» WHAT THIS TASK INVOLVES:
Filter this data down to the lines that hold "right", and copy them.

» PROVIDED DATA:

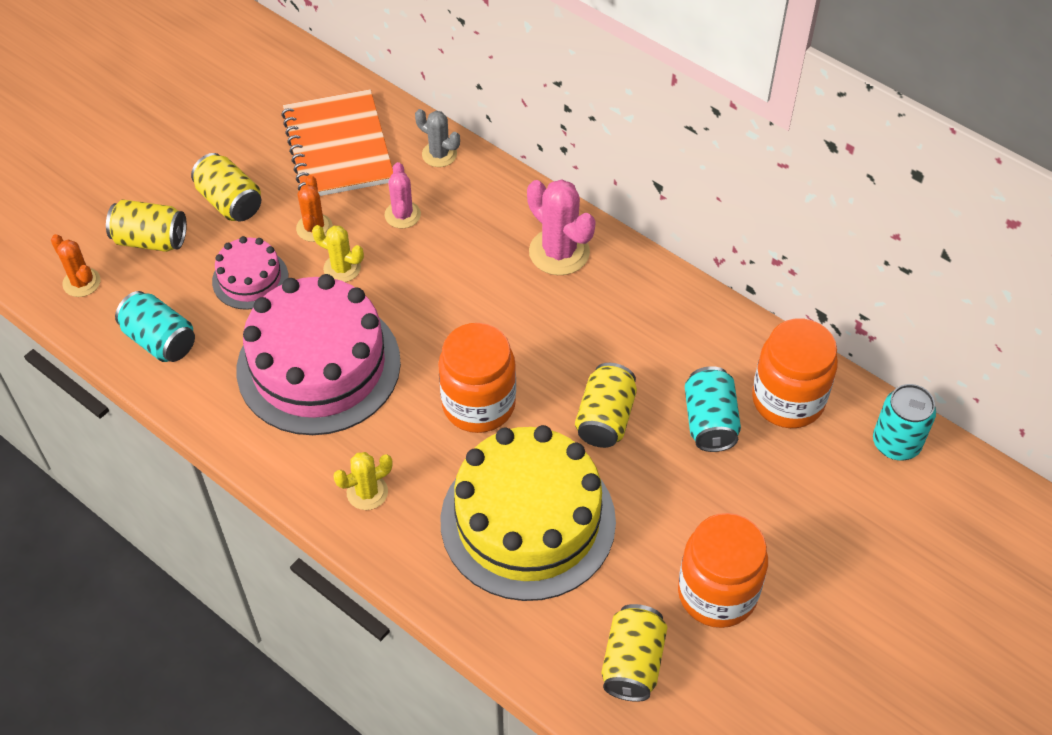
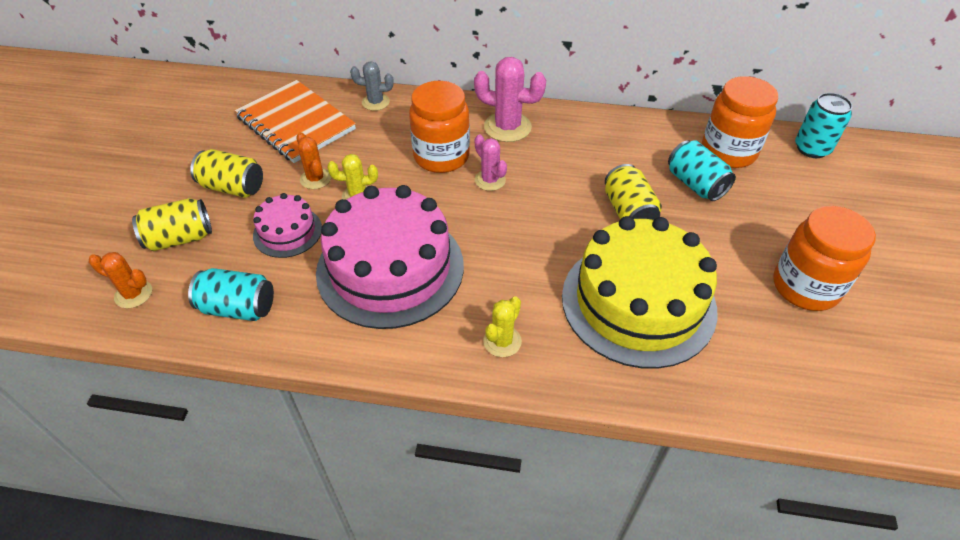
camera: 30 degrees left, 5 degrees down
(402, 215) = (378, 146): pink cactus -> pink cactus (490, 180)
(478, 404) = (534, 241): orange jar -> orange jar (441, 156)
(632, 663) = (801, 364): yellow can -> none

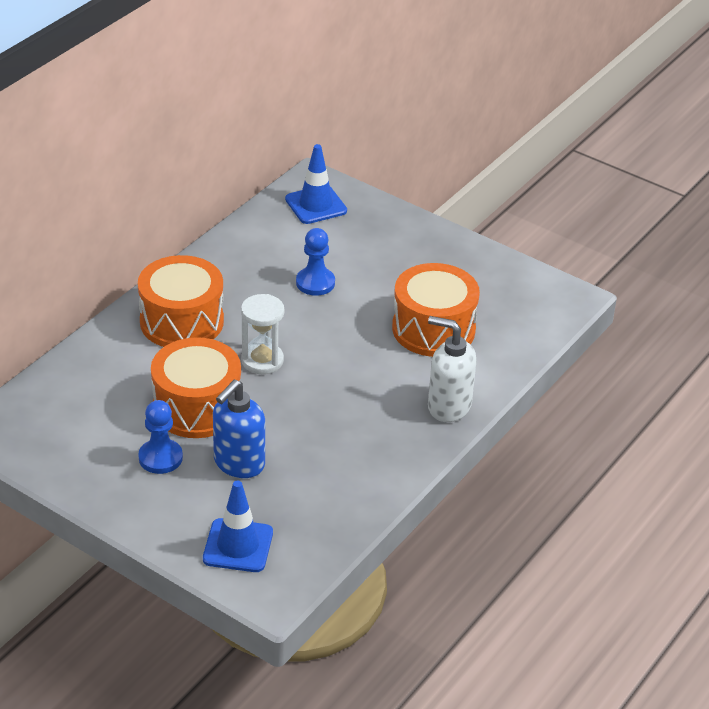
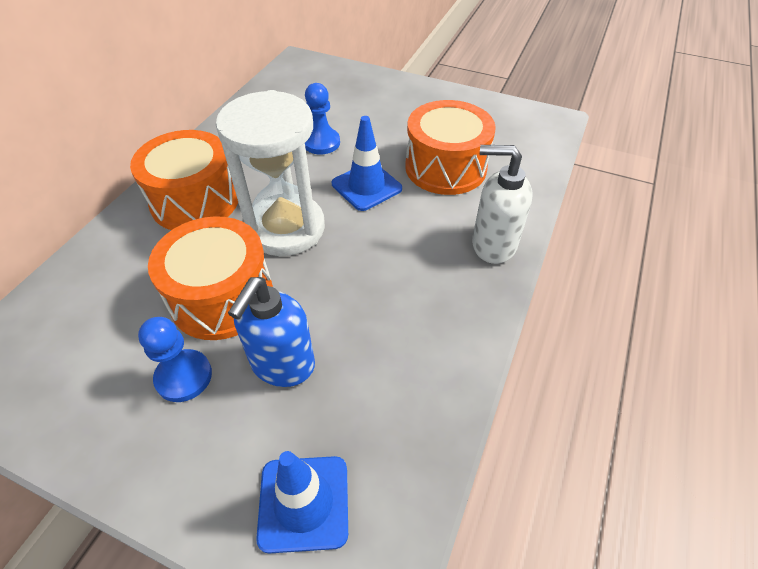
camera: 10 degrees left, 10 degrees up
(262, 360) = (286, 228): white hourglass -> white hourglass, size x1.73
(316, 205) = (305, 79): blue traffic cone -> blue traffic cone (366, 186)

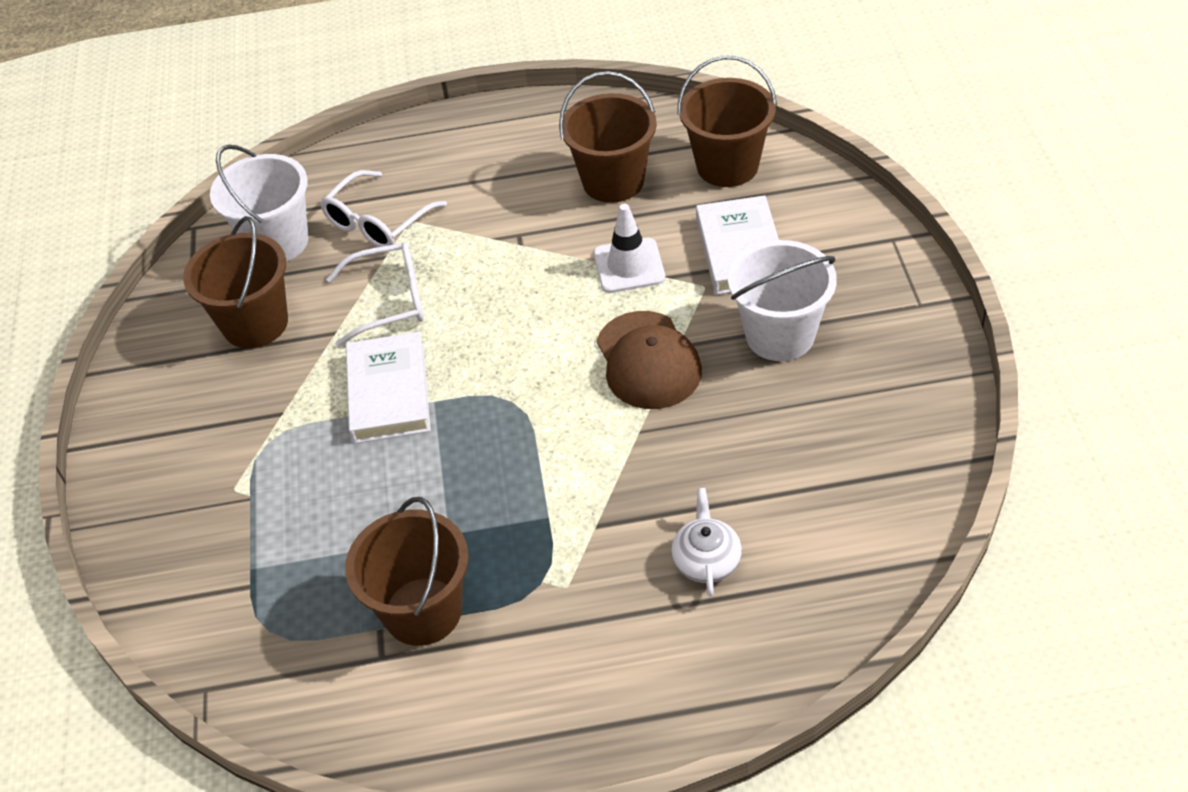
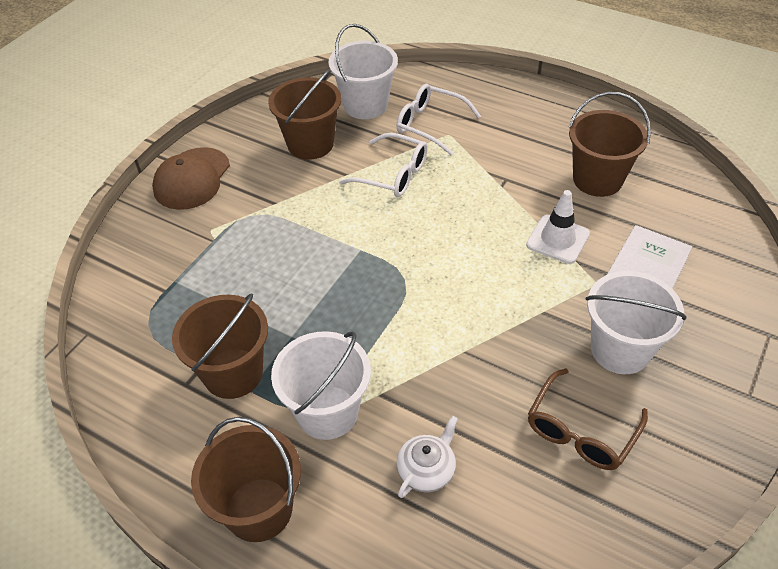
camera: 35 degrees right, 0 degrees up
(377, 222) = (430, 125): white glasses -> white glasses turned 45 degrees clockwise
(389, 393) = (341, 228): white book -> none
(561, 578) = (327, 412): none -> white bucket
(648, 360) = (513, 308): brown cap -> brown cap (192, 179)
(727, 166) = (687, 213): brown bucket -> brown bucket (259, 509)
(809, 430) = (581, 431): none -> brown glasses

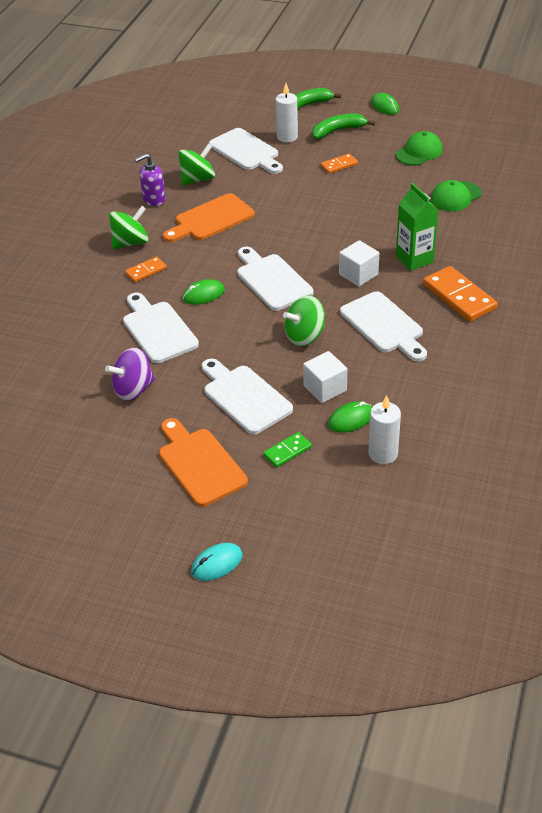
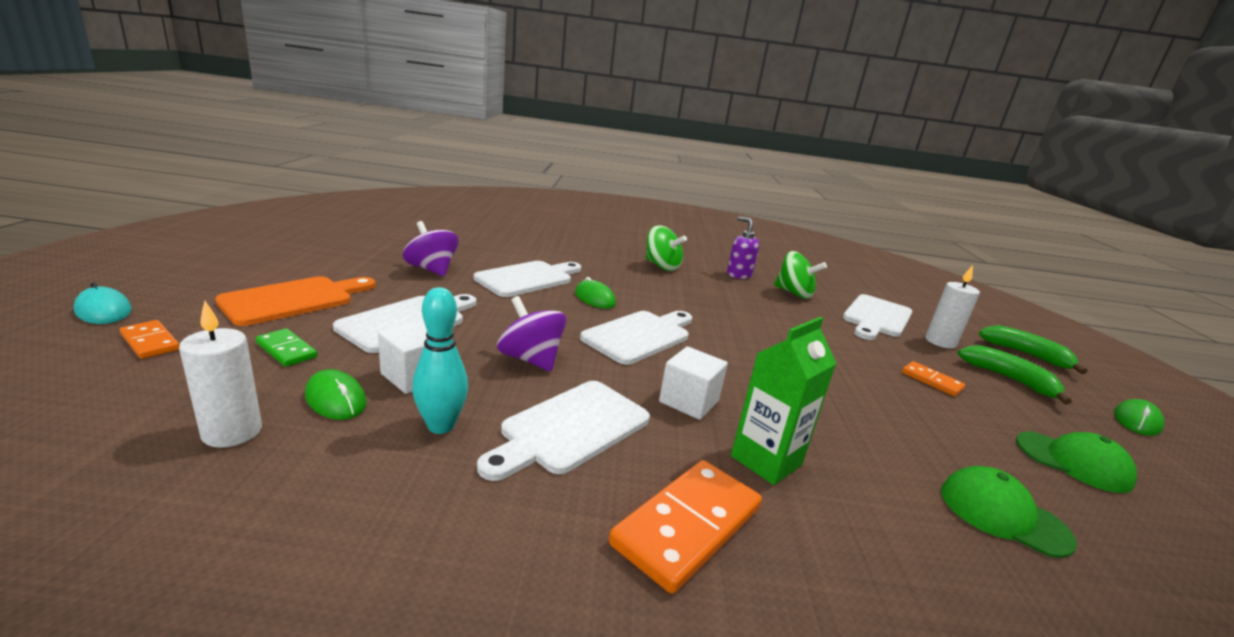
camera: 70 degrees right, 20 degrees down
(146, 271) = (621, 272): orange domino -> orange domino (150, 342)
(211, 219) = (730, 300): orange cutting board -> none
(305, 336) = (530, 359): green spinning top -> purple spinning top
(380, 375) = (441, 426): none -> turquoise bowling pin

» ANSWER TO THIS PROBLEM:
camera: 35 degrees right, 0 degrees up
camera: 70 degrees right, 20 degrees down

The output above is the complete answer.